> Work to be completed
Exactly and without additions, transcribe the line that contains "(317, 381) = (356, 161): brown" and every line after it in the data.

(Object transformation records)
· · ·
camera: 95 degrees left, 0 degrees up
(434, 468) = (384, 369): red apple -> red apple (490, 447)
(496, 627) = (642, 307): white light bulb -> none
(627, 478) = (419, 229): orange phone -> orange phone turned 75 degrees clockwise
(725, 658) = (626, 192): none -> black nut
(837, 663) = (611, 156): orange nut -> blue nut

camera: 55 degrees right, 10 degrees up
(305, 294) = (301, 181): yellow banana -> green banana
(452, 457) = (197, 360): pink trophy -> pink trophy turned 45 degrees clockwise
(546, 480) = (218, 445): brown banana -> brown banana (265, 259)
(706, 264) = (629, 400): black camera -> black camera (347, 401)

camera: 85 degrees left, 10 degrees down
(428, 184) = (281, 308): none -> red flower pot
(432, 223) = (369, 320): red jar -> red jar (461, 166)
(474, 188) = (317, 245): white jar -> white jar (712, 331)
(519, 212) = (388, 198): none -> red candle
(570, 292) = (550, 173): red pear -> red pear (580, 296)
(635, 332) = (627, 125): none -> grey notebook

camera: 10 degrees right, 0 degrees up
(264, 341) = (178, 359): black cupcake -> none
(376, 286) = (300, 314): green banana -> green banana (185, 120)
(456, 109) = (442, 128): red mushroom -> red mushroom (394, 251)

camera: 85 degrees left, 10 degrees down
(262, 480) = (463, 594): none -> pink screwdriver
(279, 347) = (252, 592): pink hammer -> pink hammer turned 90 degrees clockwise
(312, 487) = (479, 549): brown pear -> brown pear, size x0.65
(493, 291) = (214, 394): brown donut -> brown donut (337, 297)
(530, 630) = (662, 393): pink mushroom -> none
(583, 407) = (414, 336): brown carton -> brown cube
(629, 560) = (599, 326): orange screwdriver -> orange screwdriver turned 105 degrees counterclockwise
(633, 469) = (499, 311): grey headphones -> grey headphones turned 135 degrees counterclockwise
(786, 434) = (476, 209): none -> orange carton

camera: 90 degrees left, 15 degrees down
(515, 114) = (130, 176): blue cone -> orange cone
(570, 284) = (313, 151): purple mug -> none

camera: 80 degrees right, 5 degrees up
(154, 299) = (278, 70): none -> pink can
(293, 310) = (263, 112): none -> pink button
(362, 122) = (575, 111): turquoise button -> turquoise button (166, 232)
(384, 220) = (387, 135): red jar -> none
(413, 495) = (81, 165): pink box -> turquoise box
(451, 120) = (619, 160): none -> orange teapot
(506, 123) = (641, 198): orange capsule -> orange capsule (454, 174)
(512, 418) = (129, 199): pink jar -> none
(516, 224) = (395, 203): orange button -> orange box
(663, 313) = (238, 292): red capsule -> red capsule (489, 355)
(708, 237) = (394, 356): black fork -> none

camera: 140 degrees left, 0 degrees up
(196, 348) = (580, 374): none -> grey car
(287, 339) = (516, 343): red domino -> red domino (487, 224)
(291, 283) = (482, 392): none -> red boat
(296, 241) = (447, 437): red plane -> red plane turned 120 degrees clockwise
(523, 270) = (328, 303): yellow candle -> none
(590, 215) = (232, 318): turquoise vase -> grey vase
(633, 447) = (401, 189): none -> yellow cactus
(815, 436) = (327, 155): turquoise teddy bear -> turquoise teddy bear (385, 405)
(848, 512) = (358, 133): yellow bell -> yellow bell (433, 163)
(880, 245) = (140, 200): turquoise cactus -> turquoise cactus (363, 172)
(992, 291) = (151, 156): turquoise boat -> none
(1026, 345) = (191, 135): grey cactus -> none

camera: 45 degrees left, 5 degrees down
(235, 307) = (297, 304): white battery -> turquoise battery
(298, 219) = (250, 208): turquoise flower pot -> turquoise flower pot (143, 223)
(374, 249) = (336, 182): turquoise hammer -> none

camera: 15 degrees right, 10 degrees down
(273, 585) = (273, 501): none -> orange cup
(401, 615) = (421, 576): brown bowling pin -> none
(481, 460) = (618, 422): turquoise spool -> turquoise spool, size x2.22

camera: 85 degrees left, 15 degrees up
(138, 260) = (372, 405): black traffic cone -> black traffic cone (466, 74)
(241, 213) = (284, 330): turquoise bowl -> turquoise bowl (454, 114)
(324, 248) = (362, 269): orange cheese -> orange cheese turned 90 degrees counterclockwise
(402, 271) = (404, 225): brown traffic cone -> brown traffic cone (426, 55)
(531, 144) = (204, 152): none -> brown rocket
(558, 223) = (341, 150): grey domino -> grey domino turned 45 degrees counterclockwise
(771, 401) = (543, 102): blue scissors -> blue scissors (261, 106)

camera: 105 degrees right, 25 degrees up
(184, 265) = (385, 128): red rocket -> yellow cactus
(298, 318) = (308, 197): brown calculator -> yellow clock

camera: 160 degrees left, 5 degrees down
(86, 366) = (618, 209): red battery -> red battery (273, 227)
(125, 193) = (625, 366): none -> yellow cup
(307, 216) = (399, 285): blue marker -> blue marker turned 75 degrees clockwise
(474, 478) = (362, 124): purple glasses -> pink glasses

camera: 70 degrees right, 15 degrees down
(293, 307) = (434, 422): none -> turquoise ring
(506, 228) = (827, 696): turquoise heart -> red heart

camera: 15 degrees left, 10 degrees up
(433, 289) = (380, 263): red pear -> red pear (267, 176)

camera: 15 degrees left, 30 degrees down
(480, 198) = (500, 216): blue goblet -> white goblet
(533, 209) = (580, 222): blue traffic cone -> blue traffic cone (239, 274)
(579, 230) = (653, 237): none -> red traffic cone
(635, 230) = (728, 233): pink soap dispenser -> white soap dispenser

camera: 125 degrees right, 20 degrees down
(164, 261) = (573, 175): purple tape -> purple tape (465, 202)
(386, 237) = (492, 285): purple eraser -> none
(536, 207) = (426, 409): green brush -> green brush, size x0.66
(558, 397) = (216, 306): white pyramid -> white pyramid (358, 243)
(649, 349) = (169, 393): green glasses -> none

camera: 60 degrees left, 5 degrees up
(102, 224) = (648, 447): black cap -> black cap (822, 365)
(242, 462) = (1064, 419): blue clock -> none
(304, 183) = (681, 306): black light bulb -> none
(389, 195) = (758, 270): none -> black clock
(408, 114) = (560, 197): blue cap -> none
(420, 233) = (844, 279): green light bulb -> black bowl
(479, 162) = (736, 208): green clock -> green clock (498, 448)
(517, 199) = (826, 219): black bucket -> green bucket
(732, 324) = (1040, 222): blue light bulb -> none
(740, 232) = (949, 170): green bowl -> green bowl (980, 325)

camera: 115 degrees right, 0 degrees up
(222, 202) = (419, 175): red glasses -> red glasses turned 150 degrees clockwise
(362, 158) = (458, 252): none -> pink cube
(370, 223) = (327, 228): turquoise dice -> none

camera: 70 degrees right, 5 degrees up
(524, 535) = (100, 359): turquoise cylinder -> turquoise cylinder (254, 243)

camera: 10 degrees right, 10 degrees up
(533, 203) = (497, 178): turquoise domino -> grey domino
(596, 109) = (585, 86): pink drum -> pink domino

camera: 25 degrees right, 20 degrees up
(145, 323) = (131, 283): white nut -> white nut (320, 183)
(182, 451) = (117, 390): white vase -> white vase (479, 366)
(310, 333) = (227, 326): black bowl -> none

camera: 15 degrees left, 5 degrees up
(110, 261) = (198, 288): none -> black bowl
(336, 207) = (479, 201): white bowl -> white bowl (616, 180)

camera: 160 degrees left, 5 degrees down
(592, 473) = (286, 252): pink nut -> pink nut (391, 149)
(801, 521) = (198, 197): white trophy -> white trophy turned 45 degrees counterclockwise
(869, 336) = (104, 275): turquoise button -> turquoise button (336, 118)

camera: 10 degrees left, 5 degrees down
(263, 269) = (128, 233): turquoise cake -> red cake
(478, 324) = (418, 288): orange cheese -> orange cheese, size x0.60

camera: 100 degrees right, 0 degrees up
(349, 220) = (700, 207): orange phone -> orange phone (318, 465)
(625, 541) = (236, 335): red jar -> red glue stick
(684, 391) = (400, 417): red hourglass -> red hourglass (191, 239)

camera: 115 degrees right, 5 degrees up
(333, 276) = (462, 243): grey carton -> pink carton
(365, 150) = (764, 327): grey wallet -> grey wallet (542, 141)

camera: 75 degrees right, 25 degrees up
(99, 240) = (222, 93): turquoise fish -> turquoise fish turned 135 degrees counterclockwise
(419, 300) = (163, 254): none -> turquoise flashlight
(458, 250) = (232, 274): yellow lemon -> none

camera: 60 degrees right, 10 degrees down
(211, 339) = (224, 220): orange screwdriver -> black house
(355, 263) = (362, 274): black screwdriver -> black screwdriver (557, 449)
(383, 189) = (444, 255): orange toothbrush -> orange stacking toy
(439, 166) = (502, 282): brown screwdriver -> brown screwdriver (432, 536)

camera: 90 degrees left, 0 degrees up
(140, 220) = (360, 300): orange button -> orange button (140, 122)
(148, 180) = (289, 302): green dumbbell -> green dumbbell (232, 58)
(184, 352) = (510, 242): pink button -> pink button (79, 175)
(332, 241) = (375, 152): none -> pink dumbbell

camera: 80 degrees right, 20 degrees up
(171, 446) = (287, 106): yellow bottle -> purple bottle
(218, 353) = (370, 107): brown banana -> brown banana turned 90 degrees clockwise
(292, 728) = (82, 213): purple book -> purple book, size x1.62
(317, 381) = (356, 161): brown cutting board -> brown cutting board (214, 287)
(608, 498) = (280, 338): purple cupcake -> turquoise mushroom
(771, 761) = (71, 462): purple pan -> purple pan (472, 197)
· · ·
> Result
(317, 381) = (356, 161): brown cutting board -> brown cutting board (214, 287)
(608, 498) = (280, 338): purple cupcake -> turquoise mushroom
(771, 761) = (71, 462): purple pan -> purple pan (472, 197)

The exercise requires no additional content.